● YOUR ASSIGNMENT
Copy down the listing below exactly. Do not include pictures.
↓
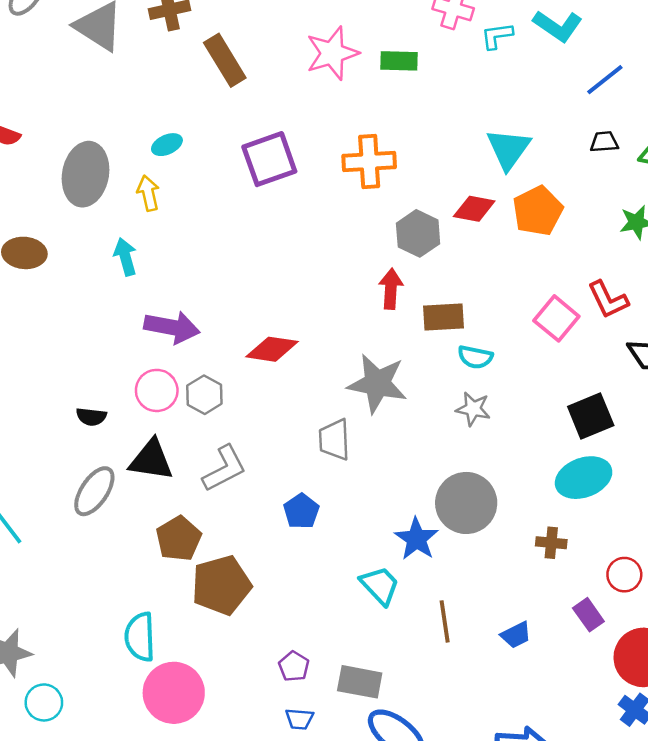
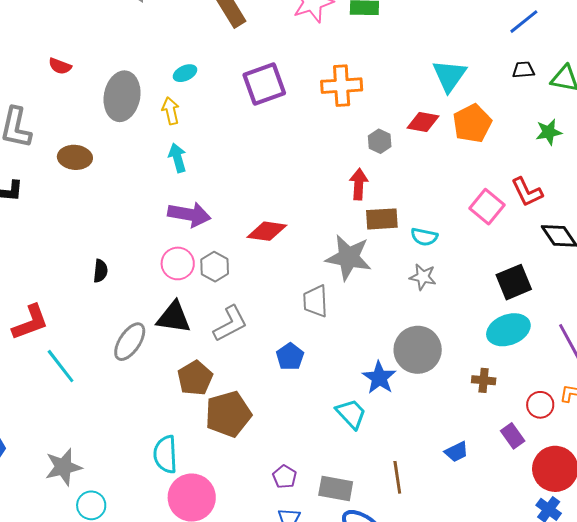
gray hexagon: (418, 233) -> (380, 141), size x0.7
cyan arrow: (125, 257) -> (178, 158), moved
brown rectangle: (443, 317) -> (382, 219), moved
black semicircle: (91, 417) -> (100, 271), moved, turned -90
brown line: (445, 621) -> (397, 477), moved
↑
● FINISHED EXERCISE
gray hexagon: (418, 233) -> (380, 141), size x0.7
cyan arrow: (125, 257) -> (178, 158), moved
brown rectangle: (443, 317) -> (382, 219), moved
black semicircle: (91, 417) -> (100, 271), moved, turned -90
brown line: (445, 621) -> (397, 477), moved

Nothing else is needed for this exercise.